GIVEN REQUEST:
Report each line of the records that contains the string "cresc", copying every such line in full. Case counts.

GIVEN DATA:
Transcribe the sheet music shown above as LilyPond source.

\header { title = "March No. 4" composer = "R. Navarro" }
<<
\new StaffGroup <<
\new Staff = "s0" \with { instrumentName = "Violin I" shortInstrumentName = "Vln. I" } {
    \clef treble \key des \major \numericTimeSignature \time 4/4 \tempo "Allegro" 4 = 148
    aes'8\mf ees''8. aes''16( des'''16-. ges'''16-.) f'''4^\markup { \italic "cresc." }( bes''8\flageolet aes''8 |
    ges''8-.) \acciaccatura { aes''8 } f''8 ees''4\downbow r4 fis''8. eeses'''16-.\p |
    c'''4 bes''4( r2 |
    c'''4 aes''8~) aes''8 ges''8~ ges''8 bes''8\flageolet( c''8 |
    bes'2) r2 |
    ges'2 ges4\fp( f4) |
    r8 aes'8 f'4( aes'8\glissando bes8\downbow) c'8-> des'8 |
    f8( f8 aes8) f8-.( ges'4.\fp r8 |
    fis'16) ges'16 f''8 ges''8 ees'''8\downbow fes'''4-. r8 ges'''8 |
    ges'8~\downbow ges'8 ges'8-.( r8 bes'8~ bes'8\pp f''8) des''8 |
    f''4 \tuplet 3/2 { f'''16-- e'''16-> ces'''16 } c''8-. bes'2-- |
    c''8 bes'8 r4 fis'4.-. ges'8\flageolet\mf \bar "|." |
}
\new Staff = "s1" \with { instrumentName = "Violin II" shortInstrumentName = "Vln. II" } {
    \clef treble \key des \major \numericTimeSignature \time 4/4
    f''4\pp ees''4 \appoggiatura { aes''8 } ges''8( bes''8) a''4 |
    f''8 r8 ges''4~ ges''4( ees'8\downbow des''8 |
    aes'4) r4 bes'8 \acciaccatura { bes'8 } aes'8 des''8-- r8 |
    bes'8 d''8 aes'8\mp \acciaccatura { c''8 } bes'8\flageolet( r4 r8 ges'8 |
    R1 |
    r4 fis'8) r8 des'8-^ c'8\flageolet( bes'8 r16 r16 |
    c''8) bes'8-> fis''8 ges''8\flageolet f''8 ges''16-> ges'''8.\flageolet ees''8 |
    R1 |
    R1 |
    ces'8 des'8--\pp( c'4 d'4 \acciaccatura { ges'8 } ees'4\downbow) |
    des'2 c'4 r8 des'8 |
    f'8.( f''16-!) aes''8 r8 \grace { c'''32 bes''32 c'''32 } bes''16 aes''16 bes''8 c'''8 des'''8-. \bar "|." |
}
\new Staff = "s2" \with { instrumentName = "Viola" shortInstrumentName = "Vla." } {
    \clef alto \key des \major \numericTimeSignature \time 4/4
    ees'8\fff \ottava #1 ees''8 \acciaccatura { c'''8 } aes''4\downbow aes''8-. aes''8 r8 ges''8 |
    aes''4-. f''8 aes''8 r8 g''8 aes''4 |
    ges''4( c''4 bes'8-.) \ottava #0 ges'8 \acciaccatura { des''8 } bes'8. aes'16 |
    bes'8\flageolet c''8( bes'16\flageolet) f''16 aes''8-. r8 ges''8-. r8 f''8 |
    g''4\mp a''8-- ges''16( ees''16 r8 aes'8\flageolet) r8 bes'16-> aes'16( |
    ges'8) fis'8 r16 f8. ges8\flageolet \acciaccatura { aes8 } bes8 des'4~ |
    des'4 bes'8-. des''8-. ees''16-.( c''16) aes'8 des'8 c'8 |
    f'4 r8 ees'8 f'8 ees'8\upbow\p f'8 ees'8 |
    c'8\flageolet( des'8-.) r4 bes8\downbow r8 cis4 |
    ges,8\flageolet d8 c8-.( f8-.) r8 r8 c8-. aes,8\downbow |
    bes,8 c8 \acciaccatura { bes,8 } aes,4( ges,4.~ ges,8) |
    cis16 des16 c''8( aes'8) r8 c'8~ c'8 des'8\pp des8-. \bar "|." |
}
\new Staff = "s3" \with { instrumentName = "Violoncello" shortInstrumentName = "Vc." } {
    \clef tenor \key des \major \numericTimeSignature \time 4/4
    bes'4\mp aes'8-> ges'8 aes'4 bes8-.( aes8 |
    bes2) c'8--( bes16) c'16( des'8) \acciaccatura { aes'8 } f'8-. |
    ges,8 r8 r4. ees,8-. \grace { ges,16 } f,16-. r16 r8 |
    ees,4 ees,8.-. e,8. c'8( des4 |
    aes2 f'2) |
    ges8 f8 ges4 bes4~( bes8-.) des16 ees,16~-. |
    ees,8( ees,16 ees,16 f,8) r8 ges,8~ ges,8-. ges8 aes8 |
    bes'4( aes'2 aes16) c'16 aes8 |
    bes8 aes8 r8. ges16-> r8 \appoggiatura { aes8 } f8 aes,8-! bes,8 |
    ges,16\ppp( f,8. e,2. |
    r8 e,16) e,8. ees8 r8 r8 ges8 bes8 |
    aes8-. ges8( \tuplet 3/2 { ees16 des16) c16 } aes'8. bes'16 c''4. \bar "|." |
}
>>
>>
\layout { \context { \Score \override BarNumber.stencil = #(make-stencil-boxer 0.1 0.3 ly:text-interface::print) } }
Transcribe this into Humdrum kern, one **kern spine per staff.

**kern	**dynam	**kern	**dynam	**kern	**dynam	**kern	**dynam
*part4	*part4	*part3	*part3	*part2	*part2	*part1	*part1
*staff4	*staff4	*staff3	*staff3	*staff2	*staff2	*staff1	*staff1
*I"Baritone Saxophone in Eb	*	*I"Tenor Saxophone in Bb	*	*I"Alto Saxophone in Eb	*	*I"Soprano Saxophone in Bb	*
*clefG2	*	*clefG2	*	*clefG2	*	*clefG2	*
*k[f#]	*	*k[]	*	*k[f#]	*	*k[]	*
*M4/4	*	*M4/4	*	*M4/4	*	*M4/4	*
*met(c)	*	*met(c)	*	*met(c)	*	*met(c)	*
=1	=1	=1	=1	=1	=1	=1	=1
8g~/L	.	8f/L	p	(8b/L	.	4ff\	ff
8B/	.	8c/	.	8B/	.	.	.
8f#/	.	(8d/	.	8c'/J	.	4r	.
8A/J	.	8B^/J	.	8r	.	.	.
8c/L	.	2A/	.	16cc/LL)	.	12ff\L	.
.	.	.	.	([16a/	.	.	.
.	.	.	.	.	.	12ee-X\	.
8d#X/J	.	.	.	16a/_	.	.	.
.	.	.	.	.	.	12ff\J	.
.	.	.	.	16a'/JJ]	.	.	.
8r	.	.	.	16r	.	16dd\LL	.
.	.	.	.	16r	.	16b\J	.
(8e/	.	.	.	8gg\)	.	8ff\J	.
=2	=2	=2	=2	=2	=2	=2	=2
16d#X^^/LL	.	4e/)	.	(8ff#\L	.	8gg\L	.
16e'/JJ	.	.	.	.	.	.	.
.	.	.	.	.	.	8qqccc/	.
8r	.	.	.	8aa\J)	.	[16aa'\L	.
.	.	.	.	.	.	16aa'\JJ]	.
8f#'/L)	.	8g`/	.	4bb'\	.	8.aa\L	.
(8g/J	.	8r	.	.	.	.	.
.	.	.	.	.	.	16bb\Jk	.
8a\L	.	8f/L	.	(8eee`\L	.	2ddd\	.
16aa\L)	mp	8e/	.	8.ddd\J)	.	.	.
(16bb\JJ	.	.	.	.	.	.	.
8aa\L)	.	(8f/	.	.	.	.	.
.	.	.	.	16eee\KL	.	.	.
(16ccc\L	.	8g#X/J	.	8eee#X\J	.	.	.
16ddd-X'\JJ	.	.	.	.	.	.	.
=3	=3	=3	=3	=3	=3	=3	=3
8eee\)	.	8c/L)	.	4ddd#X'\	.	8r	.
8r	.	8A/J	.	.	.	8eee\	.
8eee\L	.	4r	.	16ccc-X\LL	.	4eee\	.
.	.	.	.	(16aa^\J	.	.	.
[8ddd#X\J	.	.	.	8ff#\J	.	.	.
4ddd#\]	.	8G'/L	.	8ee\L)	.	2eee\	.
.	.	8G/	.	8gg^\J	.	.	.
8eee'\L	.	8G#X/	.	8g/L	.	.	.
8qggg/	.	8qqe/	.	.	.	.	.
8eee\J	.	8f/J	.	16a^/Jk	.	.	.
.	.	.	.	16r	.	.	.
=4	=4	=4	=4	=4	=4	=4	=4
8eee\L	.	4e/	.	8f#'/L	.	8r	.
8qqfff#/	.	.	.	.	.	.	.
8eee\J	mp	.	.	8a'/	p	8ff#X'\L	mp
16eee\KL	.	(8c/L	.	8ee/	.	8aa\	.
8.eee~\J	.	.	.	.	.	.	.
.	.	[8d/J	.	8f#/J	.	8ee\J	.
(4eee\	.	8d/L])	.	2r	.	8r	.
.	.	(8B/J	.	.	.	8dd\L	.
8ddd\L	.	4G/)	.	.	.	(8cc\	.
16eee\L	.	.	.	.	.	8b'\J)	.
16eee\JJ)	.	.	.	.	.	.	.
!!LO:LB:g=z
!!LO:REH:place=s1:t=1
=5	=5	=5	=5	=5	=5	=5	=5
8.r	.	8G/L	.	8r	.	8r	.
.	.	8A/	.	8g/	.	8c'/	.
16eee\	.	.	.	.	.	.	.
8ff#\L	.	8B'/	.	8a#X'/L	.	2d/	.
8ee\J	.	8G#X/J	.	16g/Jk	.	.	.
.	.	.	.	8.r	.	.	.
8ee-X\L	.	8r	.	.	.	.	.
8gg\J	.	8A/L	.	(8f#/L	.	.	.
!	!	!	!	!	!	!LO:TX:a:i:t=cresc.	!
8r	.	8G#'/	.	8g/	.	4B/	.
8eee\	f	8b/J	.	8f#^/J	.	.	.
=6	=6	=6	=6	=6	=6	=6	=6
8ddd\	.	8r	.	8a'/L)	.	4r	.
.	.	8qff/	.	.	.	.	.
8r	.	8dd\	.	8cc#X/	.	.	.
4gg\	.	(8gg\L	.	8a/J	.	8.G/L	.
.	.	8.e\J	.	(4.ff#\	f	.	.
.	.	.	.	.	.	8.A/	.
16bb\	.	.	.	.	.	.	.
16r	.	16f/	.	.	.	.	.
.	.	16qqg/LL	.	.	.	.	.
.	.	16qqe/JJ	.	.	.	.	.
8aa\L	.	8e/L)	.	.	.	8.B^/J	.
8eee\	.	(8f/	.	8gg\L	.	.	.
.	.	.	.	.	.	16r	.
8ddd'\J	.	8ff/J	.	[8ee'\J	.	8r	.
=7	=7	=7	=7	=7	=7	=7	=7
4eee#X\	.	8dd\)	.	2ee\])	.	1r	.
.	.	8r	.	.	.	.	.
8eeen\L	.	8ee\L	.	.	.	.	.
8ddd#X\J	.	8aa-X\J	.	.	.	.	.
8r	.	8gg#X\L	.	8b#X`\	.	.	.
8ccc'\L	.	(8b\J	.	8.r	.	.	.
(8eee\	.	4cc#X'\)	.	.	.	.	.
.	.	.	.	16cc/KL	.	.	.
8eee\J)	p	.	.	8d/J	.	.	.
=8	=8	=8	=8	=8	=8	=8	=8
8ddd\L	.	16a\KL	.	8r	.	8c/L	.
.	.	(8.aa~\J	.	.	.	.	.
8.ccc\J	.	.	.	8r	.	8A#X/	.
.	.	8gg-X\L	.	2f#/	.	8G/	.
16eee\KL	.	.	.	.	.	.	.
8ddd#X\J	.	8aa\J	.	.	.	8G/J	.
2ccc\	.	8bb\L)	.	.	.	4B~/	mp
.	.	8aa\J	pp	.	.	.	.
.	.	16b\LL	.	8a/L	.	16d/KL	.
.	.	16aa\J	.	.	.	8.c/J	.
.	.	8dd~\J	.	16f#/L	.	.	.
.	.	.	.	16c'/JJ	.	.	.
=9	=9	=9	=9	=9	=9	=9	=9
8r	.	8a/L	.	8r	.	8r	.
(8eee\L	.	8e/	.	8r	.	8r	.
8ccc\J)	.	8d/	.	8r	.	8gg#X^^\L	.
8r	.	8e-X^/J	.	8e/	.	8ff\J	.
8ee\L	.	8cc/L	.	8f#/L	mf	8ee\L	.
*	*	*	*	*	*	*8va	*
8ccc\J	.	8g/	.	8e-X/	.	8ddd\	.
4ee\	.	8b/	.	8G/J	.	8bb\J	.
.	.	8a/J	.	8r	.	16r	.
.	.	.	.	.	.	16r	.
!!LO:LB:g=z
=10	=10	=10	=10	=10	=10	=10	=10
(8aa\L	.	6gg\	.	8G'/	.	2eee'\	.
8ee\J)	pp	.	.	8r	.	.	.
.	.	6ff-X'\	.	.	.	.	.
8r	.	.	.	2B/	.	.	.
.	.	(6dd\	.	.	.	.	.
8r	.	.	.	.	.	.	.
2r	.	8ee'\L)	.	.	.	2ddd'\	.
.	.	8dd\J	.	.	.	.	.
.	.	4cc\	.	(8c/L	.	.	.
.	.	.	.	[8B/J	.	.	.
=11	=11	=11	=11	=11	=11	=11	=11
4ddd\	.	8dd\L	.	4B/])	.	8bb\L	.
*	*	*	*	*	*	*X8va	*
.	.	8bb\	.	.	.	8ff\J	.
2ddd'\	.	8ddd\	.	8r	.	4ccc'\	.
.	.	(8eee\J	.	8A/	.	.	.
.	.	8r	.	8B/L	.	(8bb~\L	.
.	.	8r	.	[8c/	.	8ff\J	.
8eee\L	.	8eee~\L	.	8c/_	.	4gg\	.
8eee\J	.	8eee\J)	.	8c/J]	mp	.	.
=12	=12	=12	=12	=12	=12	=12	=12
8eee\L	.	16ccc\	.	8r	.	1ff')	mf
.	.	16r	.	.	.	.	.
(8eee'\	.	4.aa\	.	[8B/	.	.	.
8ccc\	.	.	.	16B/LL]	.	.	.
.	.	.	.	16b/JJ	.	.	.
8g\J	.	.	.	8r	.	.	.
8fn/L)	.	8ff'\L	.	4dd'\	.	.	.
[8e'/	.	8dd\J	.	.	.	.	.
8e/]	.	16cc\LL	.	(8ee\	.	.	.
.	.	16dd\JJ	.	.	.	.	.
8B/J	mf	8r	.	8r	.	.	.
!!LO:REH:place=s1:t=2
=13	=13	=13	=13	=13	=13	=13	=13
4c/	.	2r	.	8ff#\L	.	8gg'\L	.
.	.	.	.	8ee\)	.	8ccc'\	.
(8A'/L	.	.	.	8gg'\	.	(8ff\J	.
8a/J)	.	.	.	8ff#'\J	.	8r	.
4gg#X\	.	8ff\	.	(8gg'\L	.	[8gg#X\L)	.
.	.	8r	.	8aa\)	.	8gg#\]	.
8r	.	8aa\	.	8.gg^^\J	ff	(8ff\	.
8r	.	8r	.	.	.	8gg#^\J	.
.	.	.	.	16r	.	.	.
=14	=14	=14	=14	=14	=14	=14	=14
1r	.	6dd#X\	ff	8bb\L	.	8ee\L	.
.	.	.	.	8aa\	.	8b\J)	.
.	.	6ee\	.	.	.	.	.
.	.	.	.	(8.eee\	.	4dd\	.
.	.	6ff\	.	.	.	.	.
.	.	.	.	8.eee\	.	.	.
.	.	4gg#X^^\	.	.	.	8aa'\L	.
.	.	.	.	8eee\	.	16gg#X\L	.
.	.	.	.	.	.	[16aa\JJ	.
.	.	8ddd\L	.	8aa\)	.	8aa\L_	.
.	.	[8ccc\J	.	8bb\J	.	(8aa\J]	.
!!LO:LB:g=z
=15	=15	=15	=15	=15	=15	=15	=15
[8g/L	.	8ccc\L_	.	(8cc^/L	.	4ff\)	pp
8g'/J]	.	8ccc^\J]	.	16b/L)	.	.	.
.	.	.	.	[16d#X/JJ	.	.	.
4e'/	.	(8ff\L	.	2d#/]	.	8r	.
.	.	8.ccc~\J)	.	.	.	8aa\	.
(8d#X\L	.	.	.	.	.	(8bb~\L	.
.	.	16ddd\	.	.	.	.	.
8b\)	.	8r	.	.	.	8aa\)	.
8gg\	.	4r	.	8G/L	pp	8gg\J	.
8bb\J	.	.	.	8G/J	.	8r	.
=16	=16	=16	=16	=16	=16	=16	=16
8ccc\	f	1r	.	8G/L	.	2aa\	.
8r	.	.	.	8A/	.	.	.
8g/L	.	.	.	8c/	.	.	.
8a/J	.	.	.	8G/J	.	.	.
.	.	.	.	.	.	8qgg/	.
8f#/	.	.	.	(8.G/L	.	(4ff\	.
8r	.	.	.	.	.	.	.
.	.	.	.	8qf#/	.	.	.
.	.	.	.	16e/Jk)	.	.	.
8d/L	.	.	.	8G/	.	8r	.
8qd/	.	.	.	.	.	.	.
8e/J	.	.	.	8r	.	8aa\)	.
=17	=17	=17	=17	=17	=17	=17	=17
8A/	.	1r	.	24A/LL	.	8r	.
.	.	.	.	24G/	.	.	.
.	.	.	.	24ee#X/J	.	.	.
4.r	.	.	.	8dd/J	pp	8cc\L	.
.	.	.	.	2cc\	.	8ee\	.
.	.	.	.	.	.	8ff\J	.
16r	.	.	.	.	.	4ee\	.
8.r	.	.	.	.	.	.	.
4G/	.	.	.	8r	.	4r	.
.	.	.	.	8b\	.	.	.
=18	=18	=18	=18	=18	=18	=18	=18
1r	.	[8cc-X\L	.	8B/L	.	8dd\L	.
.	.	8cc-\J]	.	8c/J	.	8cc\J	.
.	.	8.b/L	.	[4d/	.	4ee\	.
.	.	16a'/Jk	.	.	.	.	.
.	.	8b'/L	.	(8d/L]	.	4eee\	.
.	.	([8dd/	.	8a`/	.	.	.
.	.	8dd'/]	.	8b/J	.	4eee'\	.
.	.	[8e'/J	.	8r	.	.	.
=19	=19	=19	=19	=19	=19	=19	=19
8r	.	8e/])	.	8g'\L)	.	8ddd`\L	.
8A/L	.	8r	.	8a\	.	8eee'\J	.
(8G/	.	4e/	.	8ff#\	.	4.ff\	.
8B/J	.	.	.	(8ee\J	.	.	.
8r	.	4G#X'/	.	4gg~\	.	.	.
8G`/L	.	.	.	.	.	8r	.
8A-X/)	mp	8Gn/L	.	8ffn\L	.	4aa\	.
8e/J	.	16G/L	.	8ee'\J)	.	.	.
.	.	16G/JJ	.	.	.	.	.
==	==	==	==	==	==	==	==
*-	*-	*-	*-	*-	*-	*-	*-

SOLUTION FOR THIS PROBLEM:
    aes'8\mf ees''8. aes''16( des'''16-. ges'''16-.) f'''4^\markup { \italic "cresc." }( bes''8\flageolet aes''8 |
!	!	!	!	!	!	!LO:TX:a:i:t=cresc.	!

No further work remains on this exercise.